Object state change records:
BEGIN

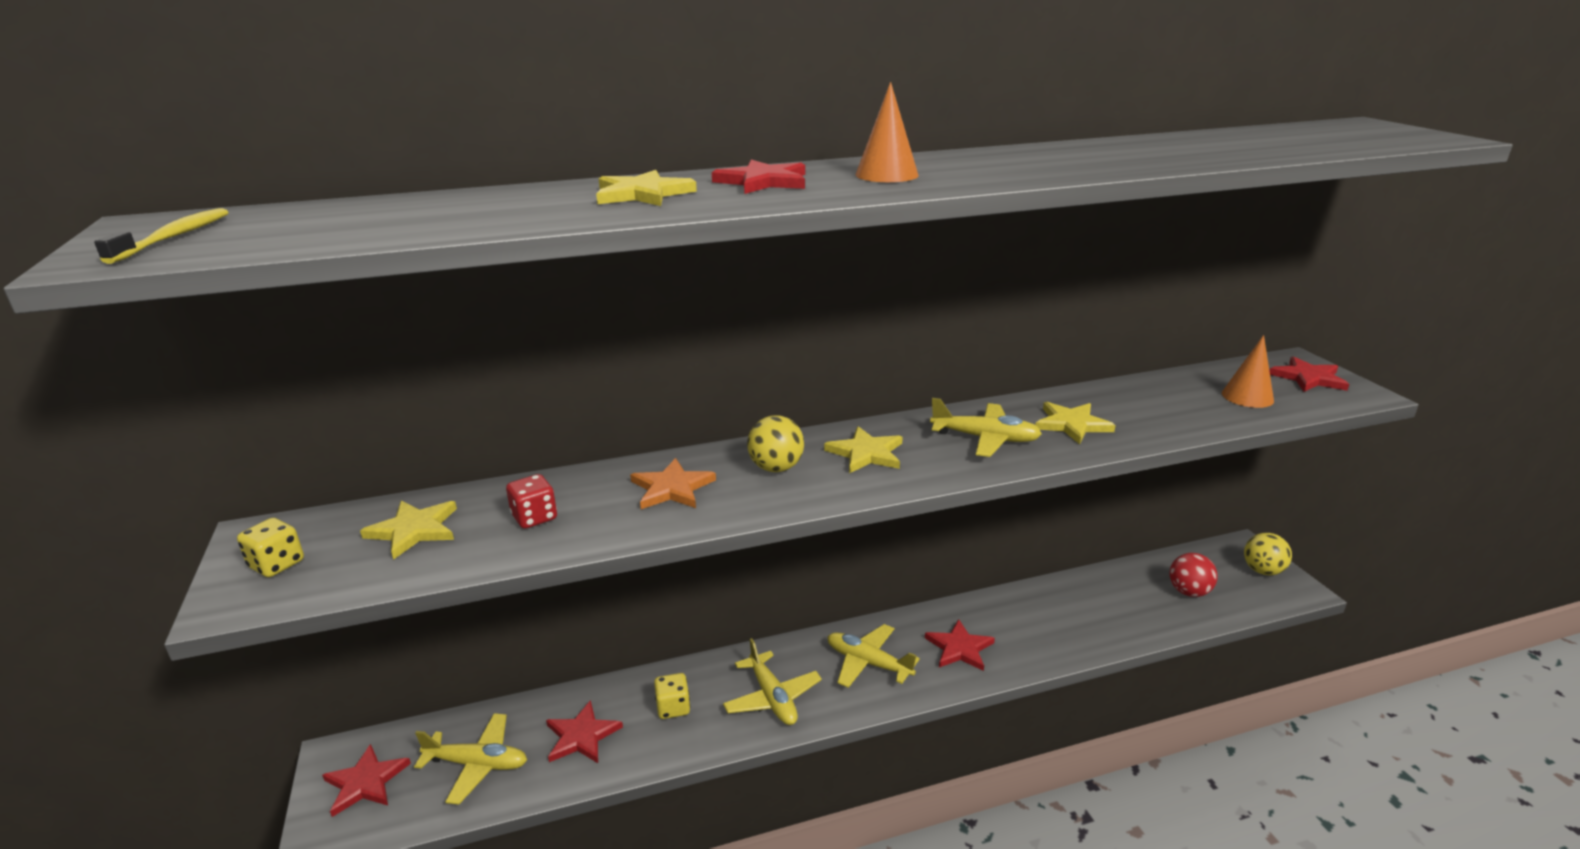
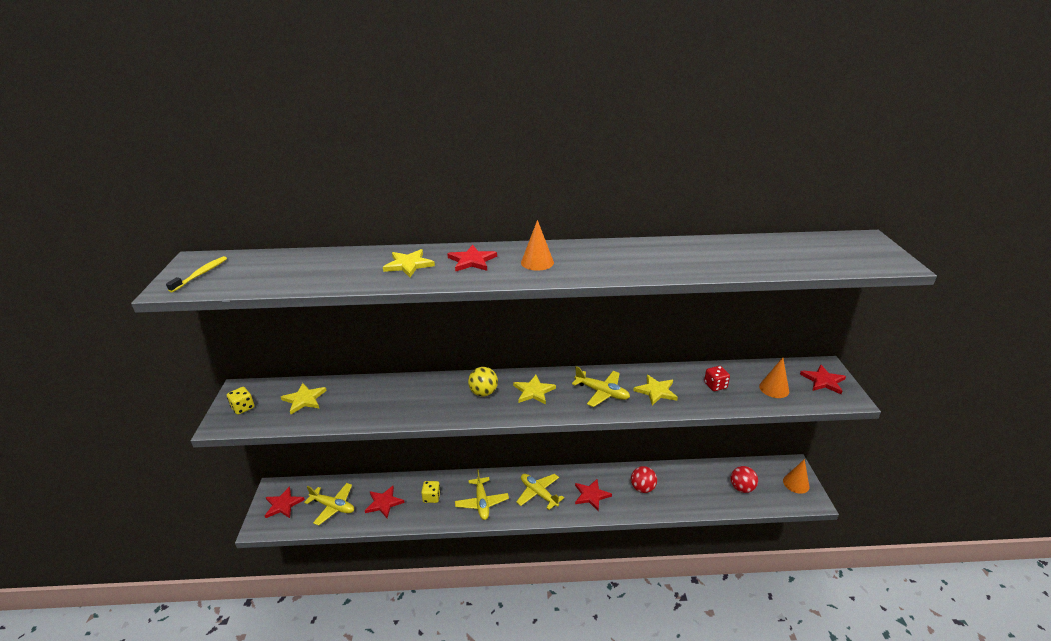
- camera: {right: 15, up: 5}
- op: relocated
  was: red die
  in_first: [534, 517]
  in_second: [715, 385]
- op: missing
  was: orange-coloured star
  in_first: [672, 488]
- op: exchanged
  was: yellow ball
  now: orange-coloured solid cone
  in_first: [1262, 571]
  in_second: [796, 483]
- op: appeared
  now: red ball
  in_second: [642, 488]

END

Exercise instructions
Return, word for word, every line from the line with "in_first: [672, 488]" to the final line of the data.

The answer
  in_first: [672, 488]
- op: exchanged
  was: yellow ball
  now: orange-coloured solid cone
  in_first: [1262, 571]
  in_second: [796, 483]
- op: appeared
  now: red ball
  in_second: [642, 488]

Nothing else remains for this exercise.